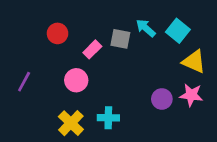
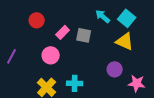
gray square: (120, 39) -> (84, 35), moved
yellow triangle: (194, 62) -> (125, 41), moved
pink star: (191, 95) -> (137, 83), moved

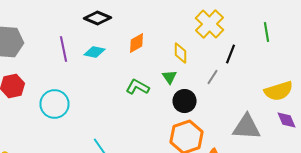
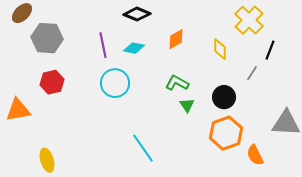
green triangle: (170, 77) -> (187, 105), moved
cyan circle: (54, 104) -> (115, 83), moved

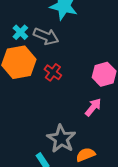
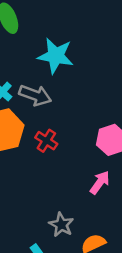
gray star: (61, 139) -> (61, 225), size x0.7

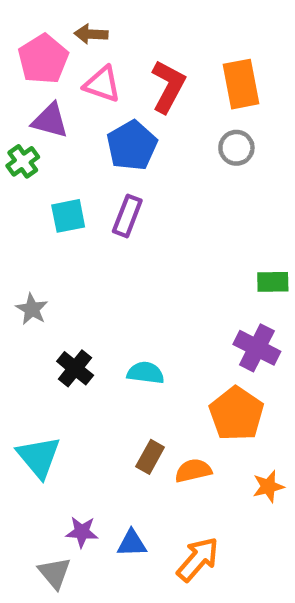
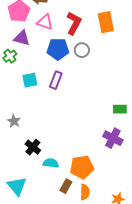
blue pentagon: (132, 145) -> (58, 49), turned 30
gray circle: (236, 148) -> (82, 50), moved
cyan semicircle: (145, 373) -> (51, 163), moved
orange pentagon: (236, 414) -> (82, 167), moved, turned 30
orange semicircle: (193, 471) -> (85, 192), turned 105

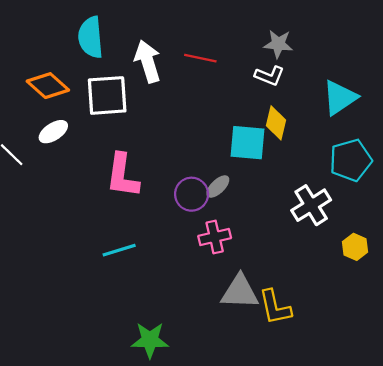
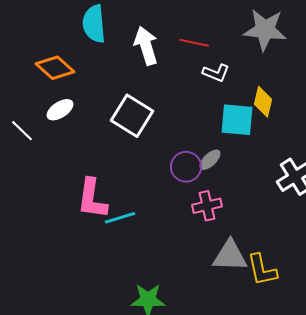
gray star: (278, 44) -> (265, 30), size x1.6
white L-shape: (269, 76) -> (216, 73), moved
white square: (107, 95) -> (132, 116), moved, turned 36
pink L-shape: (122, 176) -> (92, 199), moved

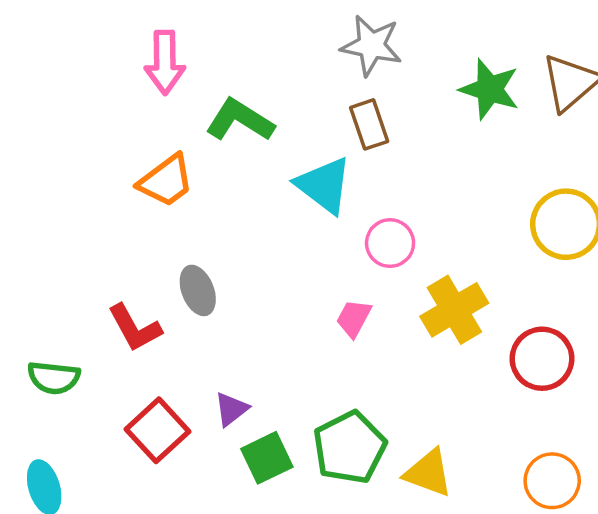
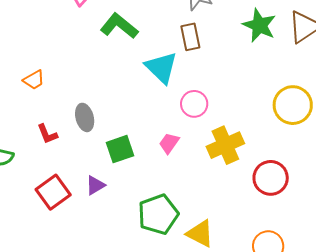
orange trapezoid: (166, 181) -> (34, 80), moved, size x0.7
red L-shape: (135, 328) -> (47, 134), size x0.7
green square: (267, 458) -> (120, 149), moved

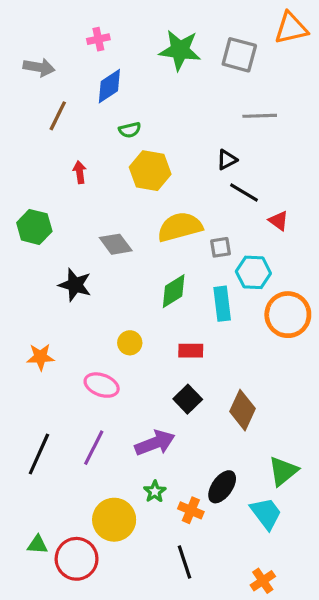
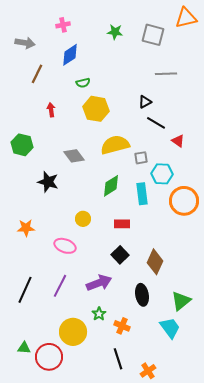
green star: (180, 50) -> (115, 32), size x0.6
black ellipse: (222, 487) -> (142, 295), moved, turned -45
orange cross: (263, 581) -> (148, 371), moved

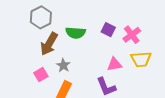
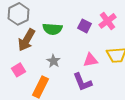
pink cross: (132, 35) -> (107, 21), moved
gray star: (63, 65) -> (53, 61), moved

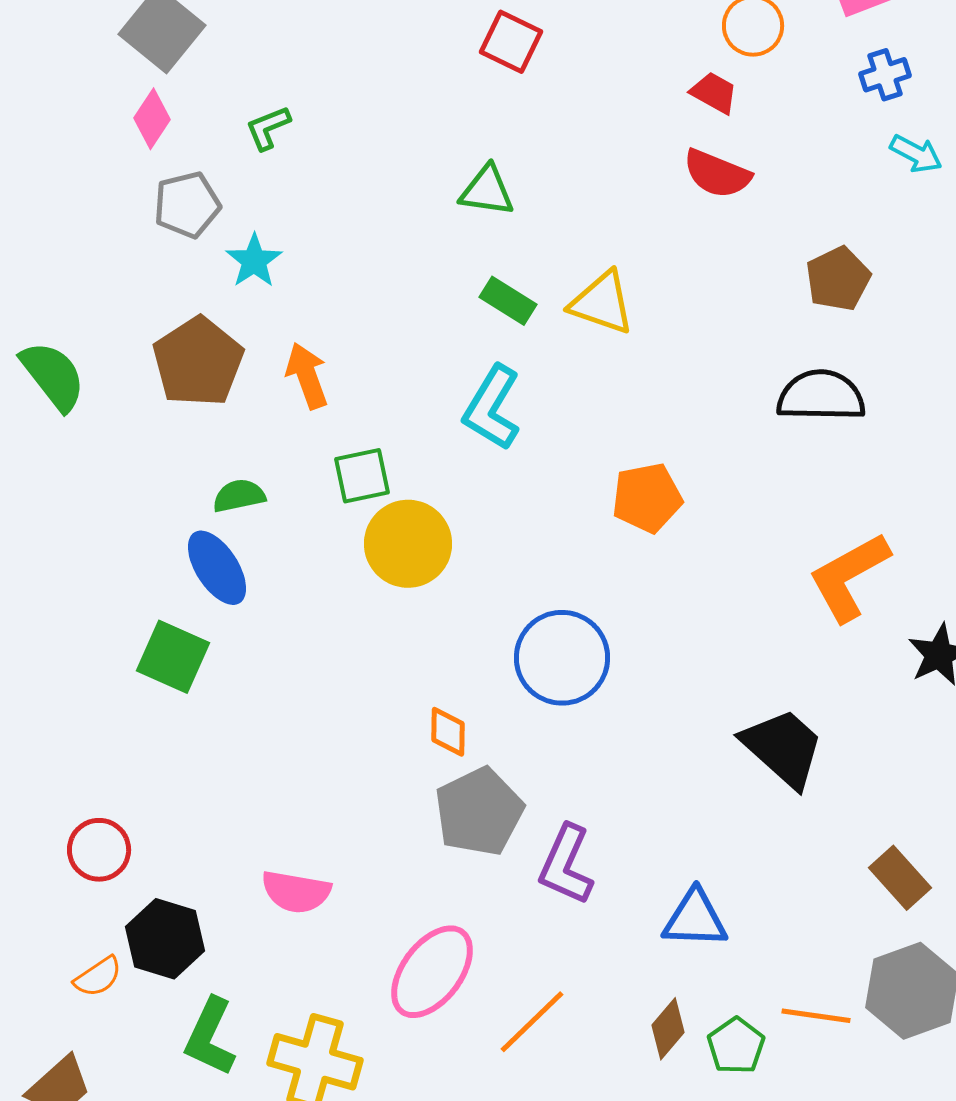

## About this task
Return the entries verbatim, pictures excluded.

## Output of the exercise
gray square: (120, 39) -> (84, 35), moved
yellow triangle: (194, 62) -> (125, 41), moved
pink star: (191, 95) -> (137, 83), moved

green triangle: (170, 77) -> (187, 105), moved
cyan circle: (54, 104) -> (115, 83), moved

gray star: (61, 139) -> (61, 225), size x0.7

blue pentagon: (132, 145) -> (58, 49), turned 30
gray circle: (236, 148) -> (82, 50), moved
cyan semicircle: (145, 373) -> (51, 163), moved
orange pentagon: (236, 414) -> (82, 167), moved, turned 30
orange semicircle: (193, 471) -> (85, 192), turned 105

gray star: (278, 44) -> (265, 30), size x1.6
white L-shape: (269, 76) -> (216, 73), moved
white square: (107, 95) -> (132, 116), moved, turned 36
pink L-shape: (122, 176) -> (92, 199), moved

orange trapezoid: (166, 181) -> (34, 80), moved, size x0.7
red L-shape: (135, 328) -> (47, 134), size x0.7
green square: (267, 458) -> (120, 149), moved

green star: (180, 50) -> (115, 32), size x0.6
black ellipse: (222, 487) -> (142, 295), moved, turned -45
orange cross: (263, 581) -> (148, 371), moved

pink cross: (132, 35) -> (107, 21), moved
gray star: (63, 65) -> (53, 61), moved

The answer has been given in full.